YOUR GOAL.
Scan the records below. Copy every line in which the word "RESET" appears.

DATA SUPPLIED.

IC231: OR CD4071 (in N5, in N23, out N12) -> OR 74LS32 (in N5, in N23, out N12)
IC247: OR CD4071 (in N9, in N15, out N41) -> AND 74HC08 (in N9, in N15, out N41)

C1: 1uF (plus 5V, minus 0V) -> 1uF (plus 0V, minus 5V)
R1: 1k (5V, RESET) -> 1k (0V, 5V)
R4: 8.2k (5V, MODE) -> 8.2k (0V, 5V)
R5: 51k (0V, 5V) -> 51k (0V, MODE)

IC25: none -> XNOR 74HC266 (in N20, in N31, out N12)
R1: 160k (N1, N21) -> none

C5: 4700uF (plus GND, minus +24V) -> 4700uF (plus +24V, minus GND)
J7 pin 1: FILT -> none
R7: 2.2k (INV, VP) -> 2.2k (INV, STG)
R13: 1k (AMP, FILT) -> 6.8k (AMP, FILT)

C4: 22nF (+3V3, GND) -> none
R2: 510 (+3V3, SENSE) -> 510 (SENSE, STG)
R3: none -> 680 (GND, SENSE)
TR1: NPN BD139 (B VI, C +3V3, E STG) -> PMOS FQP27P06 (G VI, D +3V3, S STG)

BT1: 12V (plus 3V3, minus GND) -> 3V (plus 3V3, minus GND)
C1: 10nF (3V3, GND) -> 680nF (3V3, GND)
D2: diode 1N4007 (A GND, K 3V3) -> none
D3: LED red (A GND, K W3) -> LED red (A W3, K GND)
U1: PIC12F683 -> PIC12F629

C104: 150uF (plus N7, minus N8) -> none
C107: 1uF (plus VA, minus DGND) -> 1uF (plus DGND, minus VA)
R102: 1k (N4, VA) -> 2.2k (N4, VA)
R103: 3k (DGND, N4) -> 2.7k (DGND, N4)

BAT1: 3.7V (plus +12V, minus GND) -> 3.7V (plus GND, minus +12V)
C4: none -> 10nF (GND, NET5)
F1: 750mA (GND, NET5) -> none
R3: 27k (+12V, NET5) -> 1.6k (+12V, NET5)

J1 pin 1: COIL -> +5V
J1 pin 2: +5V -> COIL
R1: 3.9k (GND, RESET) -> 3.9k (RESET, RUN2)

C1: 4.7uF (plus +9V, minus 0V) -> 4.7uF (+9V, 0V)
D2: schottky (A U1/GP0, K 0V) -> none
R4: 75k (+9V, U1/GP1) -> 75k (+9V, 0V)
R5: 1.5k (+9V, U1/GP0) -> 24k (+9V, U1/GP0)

ANSWER TO THE PROBLEM.
R1: 1k (5V, RESET) -> 1k (0V, 5V)
R1: 3.9k (GND, RESET) -> 3.9k (RESET, RUN2)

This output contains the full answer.